### Goal of the exercise
Search the records for the string "cyan" and copy every line in which it appears.

### Information shown
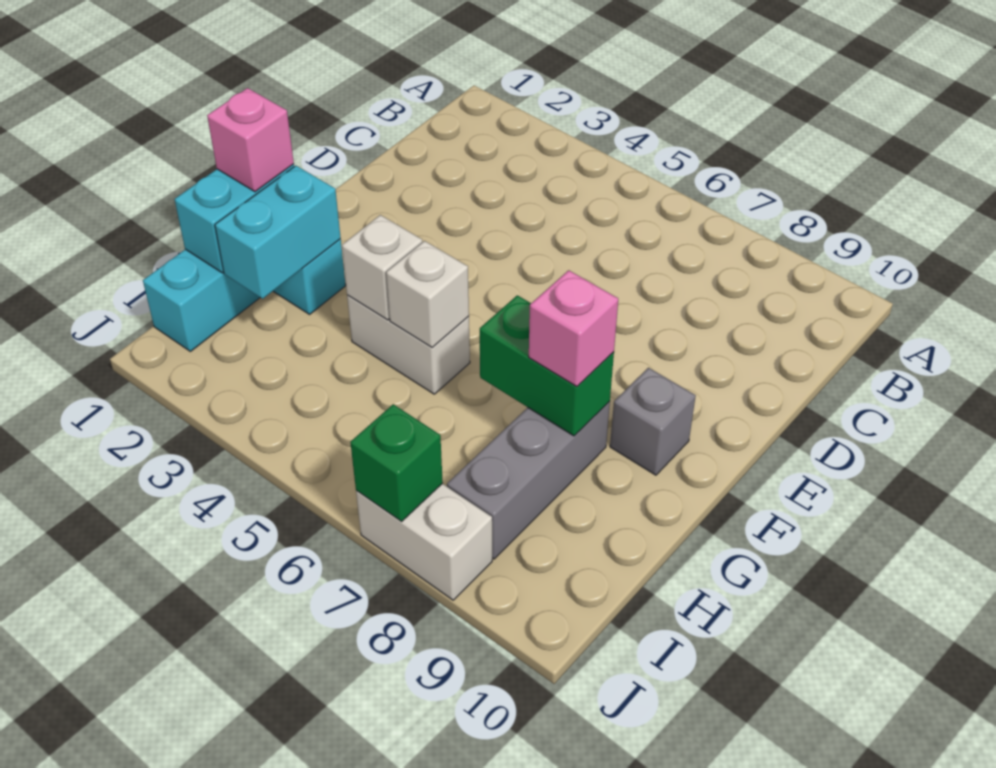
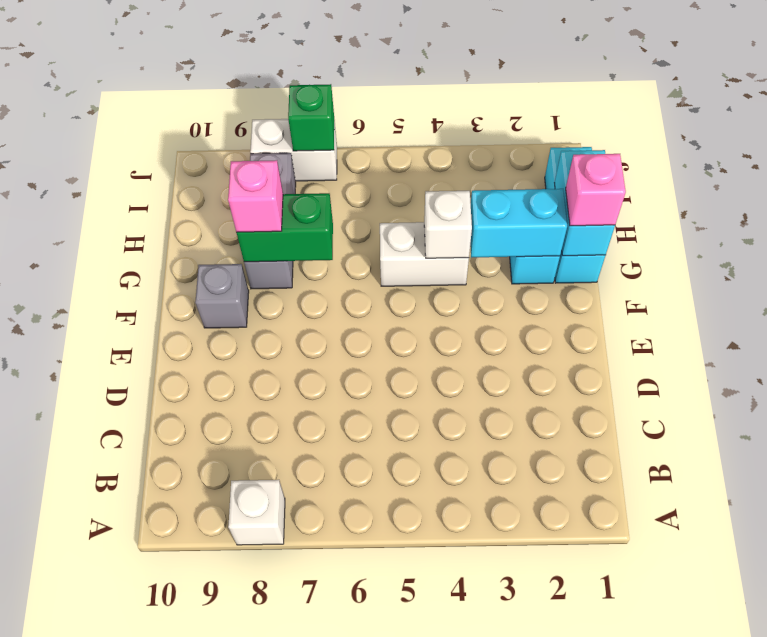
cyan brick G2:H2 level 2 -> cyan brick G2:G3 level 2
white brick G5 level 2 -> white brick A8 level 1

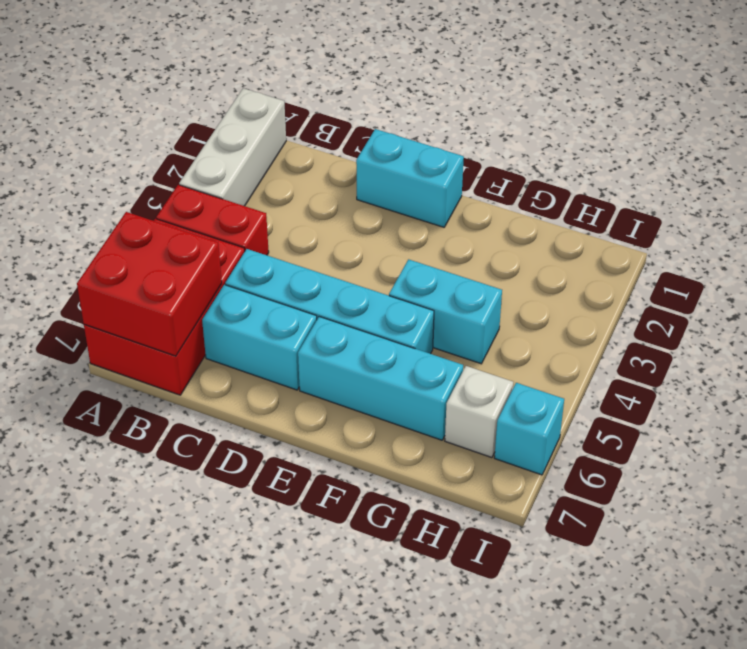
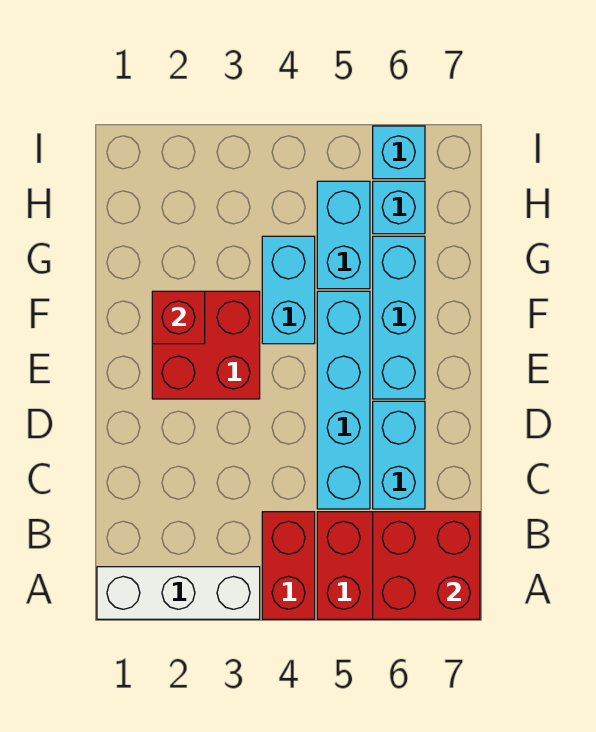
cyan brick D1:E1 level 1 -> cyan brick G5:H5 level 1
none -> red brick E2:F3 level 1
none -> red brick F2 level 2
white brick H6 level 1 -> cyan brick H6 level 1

### Solved problem
cyan brick G2:H2 level 2 -> cyan brick G2:G3 level 2
cyan brick D1:E1 level 1 -> cyan brick G5:H5 level 1
white brick H6 level 1 -> cyan brick H6 level 1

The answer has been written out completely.